[Exercise input — start]
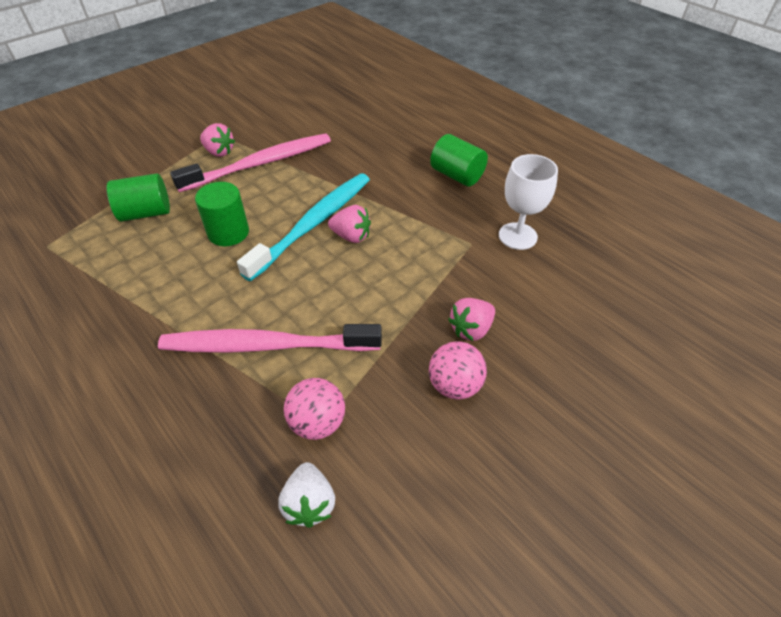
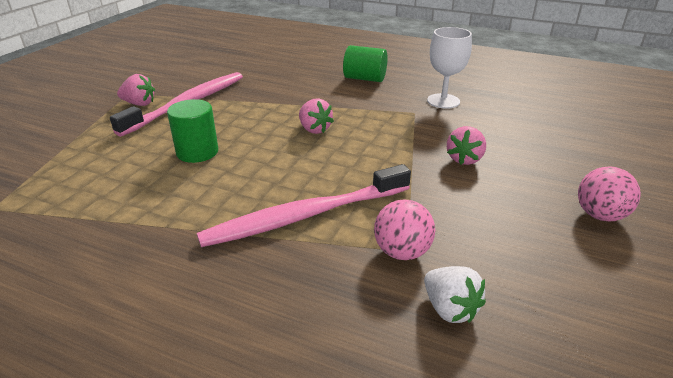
camera: 25 degrees left, 15 degrees down
(146, 213) = (96, 158): green cylinder -> none
(313, 224) = (273, 129): turquoise toothbrush -> none
(351, 236) = (314, 129): pink strawberry -> pink strawberry turned 60 degrees clockwise
(454, 385) = (486, 194): pink ball -> pink ball (600, 215)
[Exercise input — finish]
- What is being asked
Scan the data above for the string "none" and copy each line where it appears.

- Written response
(146, 213) = (96, 158): green cylinder -> none
(313, 224) = (273, 129): turquoise toothbrush -> none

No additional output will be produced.